Reproduce every entry word for word.

* Supplied data:
--- START ---

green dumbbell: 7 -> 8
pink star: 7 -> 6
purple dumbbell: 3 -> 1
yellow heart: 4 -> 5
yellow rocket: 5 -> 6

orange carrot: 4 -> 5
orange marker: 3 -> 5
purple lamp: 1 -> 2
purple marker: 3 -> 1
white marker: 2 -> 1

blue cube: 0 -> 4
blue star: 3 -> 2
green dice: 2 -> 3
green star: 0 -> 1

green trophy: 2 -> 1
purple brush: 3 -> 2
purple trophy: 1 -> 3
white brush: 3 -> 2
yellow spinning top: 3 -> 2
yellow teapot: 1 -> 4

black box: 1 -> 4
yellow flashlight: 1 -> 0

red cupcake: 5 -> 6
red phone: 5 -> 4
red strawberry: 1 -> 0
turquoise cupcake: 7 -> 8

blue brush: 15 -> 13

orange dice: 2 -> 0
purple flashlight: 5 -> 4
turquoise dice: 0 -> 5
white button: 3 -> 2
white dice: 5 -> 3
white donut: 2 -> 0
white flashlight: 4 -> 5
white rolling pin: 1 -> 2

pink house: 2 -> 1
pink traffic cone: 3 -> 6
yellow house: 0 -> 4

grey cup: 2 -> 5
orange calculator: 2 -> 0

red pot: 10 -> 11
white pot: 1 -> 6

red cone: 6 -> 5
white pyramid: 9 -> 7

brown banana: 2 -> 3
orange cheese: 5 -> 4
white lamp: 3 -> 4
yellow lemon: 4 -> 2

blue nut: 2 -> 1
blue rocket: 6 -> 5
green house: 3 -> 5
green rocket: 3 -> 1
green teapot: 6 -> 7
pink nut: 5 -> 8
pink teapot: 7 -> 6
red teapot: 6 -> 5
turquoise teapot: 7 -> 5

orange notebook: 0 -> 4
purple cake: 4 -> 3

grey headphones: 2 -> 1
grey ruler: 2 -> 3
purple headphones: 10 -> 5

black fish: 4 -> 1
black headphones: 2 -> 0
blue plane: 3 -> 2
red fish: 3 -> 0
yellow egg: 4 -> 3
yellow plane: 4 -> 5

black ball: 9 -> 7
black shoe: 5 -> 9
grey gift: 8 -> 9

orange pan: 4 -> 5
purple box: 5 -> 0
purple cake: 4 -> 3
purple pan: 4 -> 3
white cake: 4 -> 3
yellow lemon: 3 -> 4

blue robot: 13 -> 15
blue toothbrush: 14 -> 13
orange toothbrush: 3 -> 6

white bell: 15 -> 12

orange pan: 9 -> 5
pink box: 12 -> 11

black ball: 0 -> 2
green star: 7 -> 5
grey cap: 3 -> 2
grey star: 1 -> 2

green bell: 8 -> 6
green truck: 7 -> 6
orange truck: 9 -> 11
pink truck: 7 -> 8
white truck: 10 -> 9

--- END ---

* Written solution:
green dumbbell: 7 -> 8
pink star: 7 -> 6
purple dumbbell: 3 -> 1
yellow heart: 4 -> 5
yellow rocket: 5 -> 6

orange carrot: 4 -> 5
orange marker: 3 -> 5
purple lamp: 1 -> 2
purple marker: 3 -> 1
white marker: 2 -> 1

blue cube: 0 -> 4
blue star: 3 -> 2
green dice: 2 -> 3
green star: 0 -> 1

green trophy: 2 -> 1
purple brush: 3 -> 2
purple trophy: 1 -> 3
white brush: 3 -> 2
yellow spinning top: 3 -> 2
yellow teapot: 1 -> 4

black box: 1 -> 4
yellow flashlight: 1 -> 0

red cupcake: 5 -> 6
red phone: 5 -> 4
red strawberry: 1 -> 0
turquoise cupcake: 7 -> 8

blue brush: 15 -> 13

orange dice: 2 -> 0
purple flashlight: 5 -> 4
turquoise dice: 0 -> 5
white button: 3 -> 2
white dice: 5 -> 3
white donut: 2 -> 0
white flashlight: 4 -> 5
white rolling pin: 1 -> 2

pink house: 2 -> 1
pink traffic cone: 3 -> 6
yellow house: 0 -> 4

grey cup: 2 -> 5
orange calculator: 2 -> 0

red pot: 10 -> 11
white pot: 1 -> 6

red cone: 6 -> 5
white pyramid: 9 -> 7

brown banana: 2 -> 3
orange cheese: 5 -> 4
white lamp: 3 -> 4
yellow lemon: 4 -> 2

blue nut: 2 -> 1
blue rocket: 6 -> 5
green house: 3 -> 5
green rocket: 3 -> 1
green teapot: 6 -> 7
pink nut: 5 -> 8
pink teapot: 7 -> 6
red teapot: 6 -> 5
turquoise teapot: 7 -> 5

orange notebook: 0 -> 4
purple cake: 4 -> 3

grey headphones: 2 -> 1
grey ruler: 2 -> 3
purple headphones: 10 -> 5

black fish: 4 -> 1
black headphones: 2 -> 0
blue plane: 3 -> 2
red fish: 3 -> 0
yellow egg: 4 -> 3
yellow plane: 4 -> 5

black ball: 9 -> 7
black shoe: 5 -> 9
grey gift: 8 -> 9

orange pan: 4 -> 5
purple box: 5 -> 0
purple cake: 4 -> 3
purple pan: 4 -> 3
white cake: 4 -> 3
yellow lemon: 3 -> 4

blue robot: 13 -> 15
blue toothbrush: 14 -> 13
orange toothbrush: 3 -> 6

white bell: 15 -> 12

orange pan: 9 -> 5
pink box: 12 -> 11

black ball: 0 -> 2
green star: 7 -> 5
grey cap: 3 -> 2
grey star: 1 -> 2

green bell: 8 -> 6
green truck: 7 -> 6
orange truck: 9 -> 11
pink truck: 7 -> 8
white truck: 10 -> 9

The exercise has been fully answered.